• _Raw records_
^^^^^^^^

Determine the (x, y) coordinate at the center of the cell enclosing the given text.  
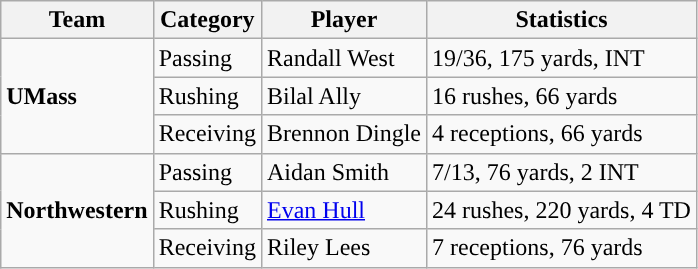
Evan Hull (344, 210)
7 receptions, 76 yards (562, 248)
Randall West (344, 58)
Riley Lees (344, 248)
Aidan Smith (344, 172)
UMass (77, 96)
4 receptions, 66 yards (562, 134)
Team (77, 20)
24 rushes, 220 yards, 4 TD (562, 210)
19/36, 175 yards, INT (562, 58)
Statistics (562, 20)
Bilal Ally (344, 96)
7/13, 76 yards, 2 INT (562, 172)
Northwestern (77, 210)
Category (207, 20)
Player (344, 20)
Brennon Dingle (344, 134)
16 rushes, 66 yards (562, 96)
For the text-containing cell, return its midpoint in (x, y) coordinate format. 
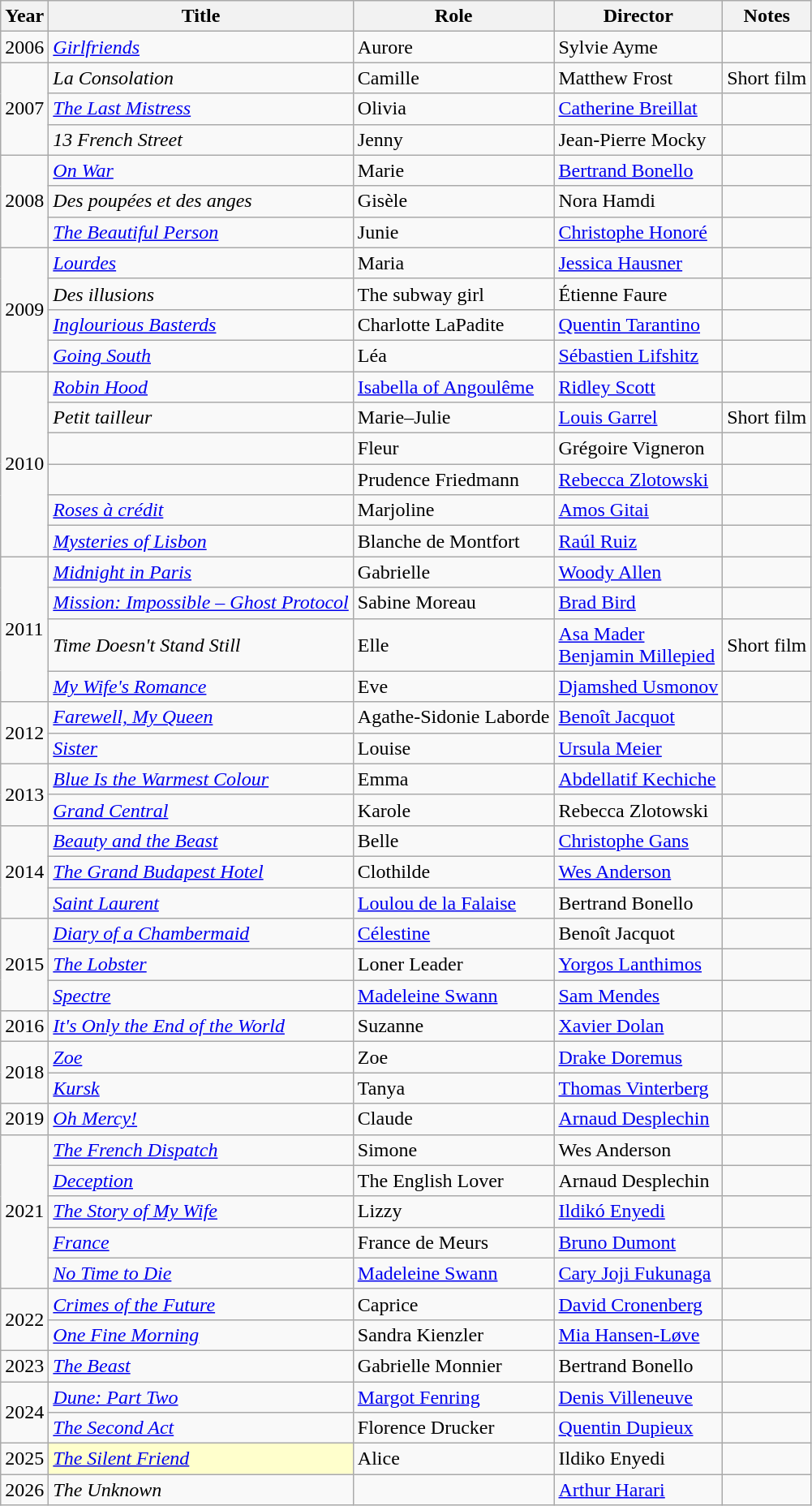
The subway girl (453, 294)
Marie–Julie (453, 418)
Crimes of the Future (201, 1304)
Robin Hood (201, 387)
Étienne Faure (638, 294)
On War (201, 170)
2023 (24, 1365)
Petit tailleur (201, 418)
Cary Joji Fukunaga (638, 1273)
Ridley Scott (638, 387)
2021 (24, 1211)
Blue Is the Warmest Colour (201, 779)
The Lobster (201, 965)
The Story of My Wife (201, 1211)
2013 (24, 794)
Deception (201, 1180)
Gabrielle (453, 572)
Olivia (453, 109)
Simone (453, 1149)
Margot Fenring (453, 1396)
The Grand Budapest Hotel (201, 871)
Tanya (453, 1088)
Léa (453, 355)
Emma (453, 779)
2008 (24, 201)
Jenny (453, 140)
Alice (453, 1459)
Camille (453, 78)
Lizzy (453, 1211)
Louis Garrel (638, 418)
Gabrielle Monnier (453, 1365)
The Second Act (201, 1428)
It's Only the End of the World (201, 1026)
Inglourious Basterds (201, 324)
Claude (453, 1119)
Role (453, 16)
Thomas Vinterberg (638, 1088)
Jean-Pierre Mocky (638, 140)
Karole (453, 810)
Notes (767, 16)
Grégoire Vigneron (638, 449)
Mission: Impossible – Ghost Protocol (201, 603)
Dune: Part Two (201, 1396)
Nora Hamdi (638, 201)
Kursk (201, 1088)
Sister (201, 748)
Gisèle (453, 201)
Matthew Frost (638, 78)
France de Meurs (453, 1242)
Oh Mercy! (201, 1119)
2016 (24, 1026)
Director (638, 16)
2024 (24, 1411)
Sandra Kienzler (453, 1334)
The French Dispatch (201, 1149)
Spectre (201, 995)
Grand Central (201, 810)
The Unknown (201, 1489)
Charlotte LaPadite (453, 324)
Drake Doremus (638, 1057)
David Cronenberg (638, 1304)
Jessica Hausner (638, 263)
The Beast (201, 1365)
Year (24, 16)
Bruno Dumont (638, 1242)
Isabella of Angoulême (453, 387)
2018 (24, 1072)
Marjoline (453, 510)
No Time to Die (201, 1273)
France (201, 1242)
Maria (453, 263)
2007 (24, 109)
2009 (24, 309)
Denis Villeneuve (638, 1396)
Quentin Tarantino (638, 324)
Ildikó Enyedi (638, 1211)
13 French Street (201, 140)
Belle (453, 840)
Roses à crédit (201, 510)
2014 (24, 871)
Beauty and the Beast (201, 840)
One Fine Morning (201, 1334)
Djamshed Usmonov (638, 686)
Christophe Gans (638, 840)
Louise (453, 748)
Arthur Harari (638, 1489)
2015 (24, 965)
Ursula Meier (638, 748)
Blanche de Montfort (453, 541)
Christophe Honoré (638, 232)
Saint Laurent (201, 903)
Xavier Dolan (638, 1026)
2012 (24, 733)
Amos Gitai (638, 510)
Fleur (453, 449)
Suzanne (453, 1026)
The Beautiful Person (201, 232)
Brad Bird (638, 603)
2026 (24, 1489)
Sam Mendes (638, 995)
Célestine (453, 934)
Catherine Breillat (638, 109)
Des poupées et des anges (201, 201)
Yorgos Lanthimos (638, 965)
Prudence Friedmann (453, 479)
Loulou de la Falaise (453, 903)
2010 (24, 464)
The Silent Friend (201, 1459)
Sébastien Lifshitz (638, 355)
Mia Hansen-Løve (638, 1334)
The Last Mistress (201, 109)
2019 (24, 1119)
Clothilde (453, 871)
Florence Drucker (453, 1428)
Time Doesn't Stand Still (201, 644)
Aurore (453, 47)
Midnight in Paris (201, 572)
Asa MaderBenjamin Millepied (638, 644)
Title (201, 16)
Mysteries of Lisbon (201, 541)
Junie (453, 232)
Girlfriends (201, 47)
Sabine Moreau (453, 603)
2006 (24, 47)
La Consolation (201, 78)
The English Lover (453, 1180)
Ildiko Enyedi (638, 1459)
Lourdes (201, 263)
My Wife's Romance (201, 686)
Eve (453, 686)
Loner Leader (453, 965)
Abdellatif Kechiche (638, 779)
2022 (24, 1319)
Going South (201, 355)
Sylvie Ayme (638, 47)
2025 (24, 1459)
Marie (453, 170)
Farewell, My Queen (201, 717)
Diary of a Chambermaid (201, 934)
2011 (24, 629)
Des illusions (201, 294)
Elle (453, 644)
Woody Allen (638, 572)
Quentin Dupieux (638, 1428)
Caprice (453, 1304)
Agathe-Sidonie Laborde (453, 717)
Raúl Ruiz (638, 541)
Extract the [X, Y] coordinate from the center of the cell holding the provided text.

^^^^^^^^

• _What you will do_
Rewrite the rows above, changing every "coordinate" to "position" and keeping everything else the same. Leave the pictures out.

• _In response_
Determine the (x, y) position at the center of the cell enclosing the given text.  
Evan Hull (344, 210)
7 receptions, 76 yards (562, 248)
Randall West (344, 58)
Riley Lees (344, 248)
Aidan Smith (344, 172)
UMass (77, 96)
4 receptions, 66 yards (562, 134)
Team (77, 20)
24 rushes, 220 yards, 4 TD (562, 210)
19/36, 175 yards, INT (562, 58)
Statistics (562, 20)
Bilal Ally (344, 96)
7/13, 76 yards, 2 INT (562, 172)
Northwestern (77, 210)
Category (207, 20)
Player (344, 20)
Brennon Dingle (344, 134)
16 rushes, 66 yards (562, 96)
For the text-containing cell, return its midpoint in (x, y) position format. 
The subway girl (453, 294)
Marie–Julie (453, 418)
Crimes of the Future (201, 1304)
Robin Hood (201, 387)
Étienne Faure (638, 294)
On War (201, 170)
2023 (24, 1365)
Petit tailleur (201, 418)
Cary Joji Fukunaga (638, 1273)
Ridley Scott (638, 387)
2021 (24, 1211)
Blue Is the Warmest Colour (201, 779)
The Lobster (201, 965)
The Story of My Wife (201, 1211)
2013 (24, 794)
Deception (201, 1180)
Gabrielle (453, 572)
Olivia (453, 109)
Simone (453, 1149)
Margot Fenring (453, 1396)
The Grand Budapest Hotel (201, 871)
Tanya (453, 1088)
Léa (453, 355)
Emma (453, 779)
2008 (24, 201)
Jenny (453, 140)
Alice (453, 1459)
Camille (453, 78)
Lizzy (453, 1211)
Louis Garrel (638, 418)
Gabrielle Monnier (453, 1365)
The Second Act (201, 1428)
It's Only the End of the World (201, 1026)
Inglourious Basterds (201, 324)
Claude (453, 1119)
Role (453, 16)
Thomas Vinterberg (638, 1088)
Jean-Pierre Mocky (638, 140)
Karole (453, 810)
Notes (767, 16)
Grégoire Vigneron (638, 449)
Mission: Impossible – Ghost Protocol (201, 603)
Dune: Part Two (201, 1396)
Nora Hamdi (638, 201)
Kursk (201, 1088)
Sister (201, 748)
Gisèle (453, 201)
Matthew Frost (638, 78)
France de Meurs (453, 1242)
Oh Mercy! (201, 1119)
2016 (24, 1026)
Director (638, 16)
2024 (24, 1411)
Sandra Kienzler (453, 1334)
The French Dispatch (201, 1149)
Spectre (201, 995)
Grand Central (201, 810)
The Unknown (201, 1489)
Charlotte LaPadite (453, 324)
Drake Doremus (638, 1057)
David Cronenberg (638, 1304)
Jessica Hausner (638, 263)
The Beast (201, 1365)
Year (24, 16)
Bruno Dumont (638, 1242)
Isabella of Angoulême (453, 387)
2018 (24, 1072)
Marjoline (453, 510)
No Time to Die (201, 1273)
France (201, 1242)
Maria (453, 263)
2007 (24, 109)
2009 (24, 309)
Denis Villeneuve (638, 1396)
Quentin Tarantino (638, 324)
Ildikó Enyedi (638, 1211)
13 French Street (201, 140)
Belle (453, 840)
Roses à crédit (201, 510)
2014 (24, 871)
Beauty and the Beast (201, 840)
One Fine Morning (201, 1334)
Djamshed Usmonov (638, 686)
Christophe Gans (638, 840)
Louise (453, 748)
Arthur Harari (638, 1489)
2015 (24, 965)
Ursula Meier (638, 748)
Blanche de Montfort (453, 541)
Christophe Honoré (638, 232)
Saint Laurent (201, 903)
Xavier Dolan (638, 1026)
2012 (24, 733)
Amos Gitai (638, 510)
Fleur (453, 449)
Suzanne (453, 1026)
The Beautiful Person (201, 232)
Brad Bird (638, 603)
2026 (24, 1489)
Sam Mendes (638, 995)
Célestine (453, 934)
Catherine Breillat (638, 109)
Des poupées et des anges (201, 201)
Yorgos Lanthimos (638, 965)
Prudence Friedmann (453, 479)
Loulou de la Falaise (453, 903)
2010 (24, 464)
The Silent Friend (201, 1459)
Sébastien Lifshitz (638, 355)
Mia Hansen-Løve (638, 1334)
The Last Mistress (201, 109)
2019 (24, 1119)
Clothilde (453, 871)
Florence Drucker (453, 1428)
Time Doesn't Stand Still (201, 644)
Aurore (453, 47)
Midnight in Paris (201, 572)
Asa MaderBenjamin Millepied (638, 644)
Title (201, 16)
Mysteries of Lisbon (201, 541)
Junie (453, 232)
Girlfriends (201, 47)
Sabine Moreau (453, 603)
2006 (24, 47)
La Consolation (201, 78)
The English Lover (453, 1180)
Ildiko Enyedi (638, 1459)
Lourdes (201, 263)
My Wife's Romance (201, 686)
Eve (453, 686)
Loner Leader (453, 965)
Abdellatif Kechiche (638, 779)
2022 (24, 1319)
Going South (201, 355)
Sylvie Ayme (638, 47)
2025 (24, 1459)
Marie (453, 170)
Farewell, My Queen (201, 717)
Diary of a Chambermaid (201, 934)
2011 (24, 629)
Des illusions (201, 294)
Elle (453, 644)
Woody Allen (638, 572)
Quentin Dupieux (638, 1428)
Caprice (453, 1304)
Agathe-Sidonie Laborde (453, 717)
Raúl Ruiz (638, 541)
Extract the [X, Y] position from the center of the cell holding the provided text.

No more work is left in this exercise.